#### [Task prompt]
Your response should consist of the entries below, reproduced exactly and without their images.

· · · · · · ·

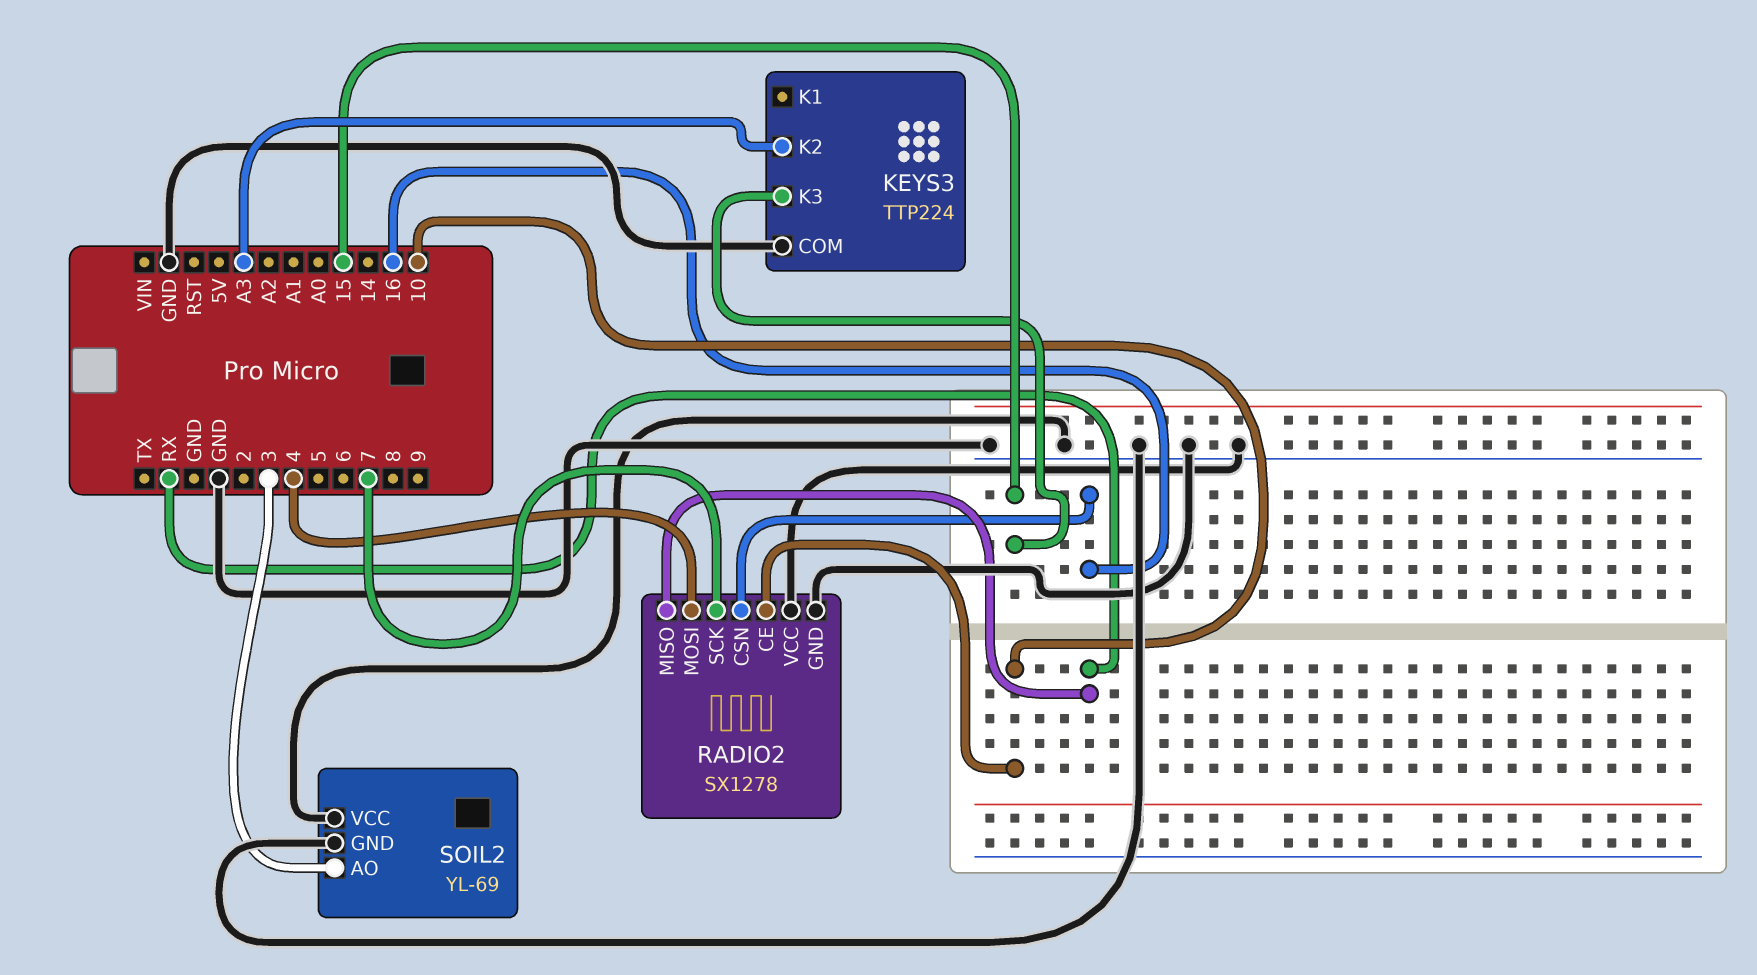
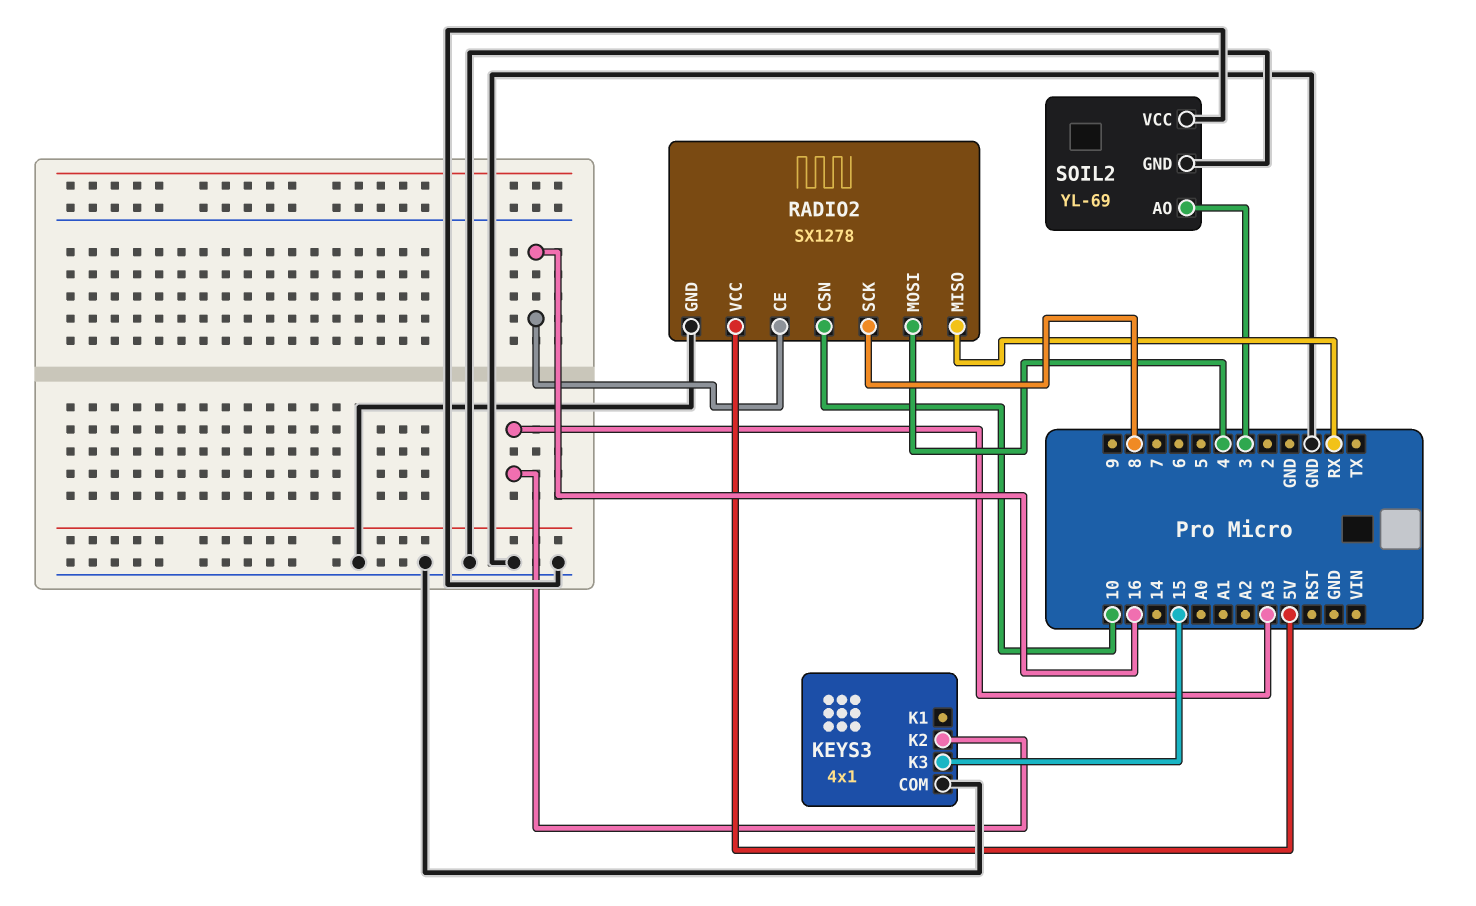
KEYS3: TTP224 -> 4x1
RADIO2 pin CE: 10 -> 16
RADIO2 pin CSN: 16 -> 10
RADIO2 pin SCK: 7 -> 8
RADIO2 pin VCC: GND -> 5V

· · · · · · ·

#### [Exercise response]
KEYS3: TTP224 -> 4x1
RADIO2 pin CE: 10 -> 16
RADIO2 pin CSN: 16 -> 10
RADIO2 pin SCK: 7 -> 8
RADIO2 pin VCC: GND -> 5V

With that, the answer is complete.